Action item:
Exactly reproduce the lines from the top of the entries below through the line containing "(426, 61) = (359, 57): yellow", with both ends included.

Dataset extract:
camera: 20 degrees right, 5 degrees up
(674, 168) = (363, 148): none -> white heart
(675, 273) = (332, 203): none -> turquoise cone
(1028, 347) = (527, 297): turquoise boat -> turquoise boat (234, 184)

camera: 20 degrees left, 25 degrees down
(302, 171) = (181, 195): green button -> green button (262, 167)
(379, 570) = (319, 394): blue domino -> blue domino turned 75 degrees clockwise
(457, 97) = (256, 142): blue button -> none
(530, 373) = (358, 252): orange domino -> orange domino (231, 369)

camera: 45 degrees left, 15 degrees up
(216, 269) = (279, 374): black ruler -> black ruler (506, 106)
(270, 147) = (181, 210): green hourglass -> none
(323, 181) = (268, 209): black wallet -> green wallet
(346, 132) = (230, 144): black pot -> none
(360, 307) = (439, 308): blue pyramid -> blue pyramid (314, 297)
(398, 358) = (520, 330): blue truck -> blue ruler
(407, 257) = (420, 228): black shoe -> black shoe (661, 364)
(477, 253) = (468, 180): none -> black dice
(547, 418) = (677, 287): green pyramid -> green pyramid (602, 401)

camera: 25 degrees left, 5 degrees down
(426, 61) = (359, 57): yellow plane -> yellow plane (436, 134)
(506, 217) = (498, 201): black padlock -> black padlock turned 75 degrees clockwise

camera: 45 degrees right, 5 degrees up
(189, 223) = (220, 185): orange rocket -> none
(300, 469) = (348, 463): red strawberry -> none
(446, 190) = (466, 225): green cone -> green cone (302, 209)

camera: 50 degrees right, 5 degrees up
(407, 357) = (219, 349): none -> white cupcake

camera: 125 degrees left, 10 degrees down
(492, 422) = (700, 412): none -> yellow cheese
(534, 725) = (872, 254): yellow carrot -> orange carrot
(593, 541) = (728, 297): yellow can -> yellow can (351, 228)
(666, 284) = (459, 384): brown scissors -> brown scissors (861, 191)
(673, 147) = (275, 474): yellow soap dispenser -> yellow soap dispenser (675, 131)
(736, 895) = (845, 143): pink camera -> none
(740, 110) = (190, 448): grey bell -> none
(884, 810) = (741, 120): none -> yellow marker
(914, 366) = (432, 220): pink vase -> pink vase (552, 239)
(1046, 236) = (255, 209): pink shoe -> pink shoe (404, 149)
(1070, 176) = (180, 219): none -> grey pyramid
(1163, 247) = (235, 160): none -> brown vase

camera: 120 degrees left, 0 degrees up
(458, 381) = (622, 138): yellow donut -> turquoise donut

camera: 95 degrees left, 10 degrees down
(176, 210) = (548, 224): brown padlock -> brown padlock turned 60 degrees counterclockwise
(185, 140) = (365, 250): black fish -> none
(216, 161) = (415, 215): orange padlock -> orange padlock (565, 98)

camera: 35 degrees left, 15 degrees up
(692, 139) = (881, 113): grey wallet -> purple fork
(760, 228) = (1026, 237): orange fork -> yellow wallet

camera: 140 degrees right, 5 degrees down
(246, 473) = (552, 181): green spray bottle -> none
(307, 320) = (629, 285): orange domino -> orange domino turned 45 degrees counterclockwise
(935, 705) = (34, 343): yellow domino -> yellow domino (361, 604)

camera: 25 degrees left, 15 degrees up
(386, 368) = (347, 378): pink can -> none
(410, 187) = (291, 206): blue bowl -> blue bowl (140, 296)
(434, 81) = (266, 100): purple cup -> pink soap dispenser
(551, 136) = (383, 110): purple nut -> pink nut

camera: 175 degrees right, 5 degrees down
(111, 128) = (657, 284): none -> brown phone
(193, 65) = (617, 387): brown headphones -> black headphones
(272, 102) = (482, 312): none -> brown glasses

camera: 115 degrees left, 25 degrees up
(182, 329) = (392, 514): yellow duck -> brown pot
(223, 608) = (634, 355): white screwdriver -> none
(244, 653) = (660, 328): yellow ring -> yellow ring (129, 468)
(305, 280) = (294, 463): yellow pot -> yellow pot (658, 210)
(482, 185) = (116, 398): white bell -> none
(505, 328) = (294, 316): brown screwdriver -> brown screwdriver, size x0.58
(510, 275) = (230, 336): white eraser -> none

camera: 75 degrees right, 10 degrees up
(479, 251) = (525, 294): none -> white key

Response area:
camera: 20 degrees right, 5 degrees up
(674, 168) = (363, 148): none -> white heart
(675, 273) = (332, 203): none -> turquoise cone
(1028, 347) = (527, 297): turquoise boat -> turquoise boat (234, 184)

camera: 20 degrees left, 25 degrees down
(302, 171) = (181, 195): green button -> green button (262, 167)
(379, 570) = (319, 394): blue domino -> blue domino turned 75 degrees clockwise
(457, 97) = (256, 142): blue button -> none
(530, 373) = (358, 252): orange domino -> orange domino (231, 369)

camera: 45 degrees left, 15 degrees up
(216, 269) = (279, 374): black ruler -> black ruler (506, 106)
(270, 147) = (181, 210): green hourglass -> none
(323, 181) = (268, 209): black wallet -> green wallet
(346, 132) = (230, 144): black pot -> none
(360, 307) = (439, 308): blue pyramid -> blue pyramid (314, 297)
(398, 358) = (520, 330): blue truck -> blue ruler
(407, 257) = (420, 228): black shoe -> black shoe (661, 364)
(477, 253) = (468, 180): none -> black dice
(547, 418) = (677, 287): green pyramid -> green pyramid (602, 401)

camera: 25 degrees left, 5 degrees down
(426, 61) = (359, 57): yellow plane -> yellow plane (436, 134)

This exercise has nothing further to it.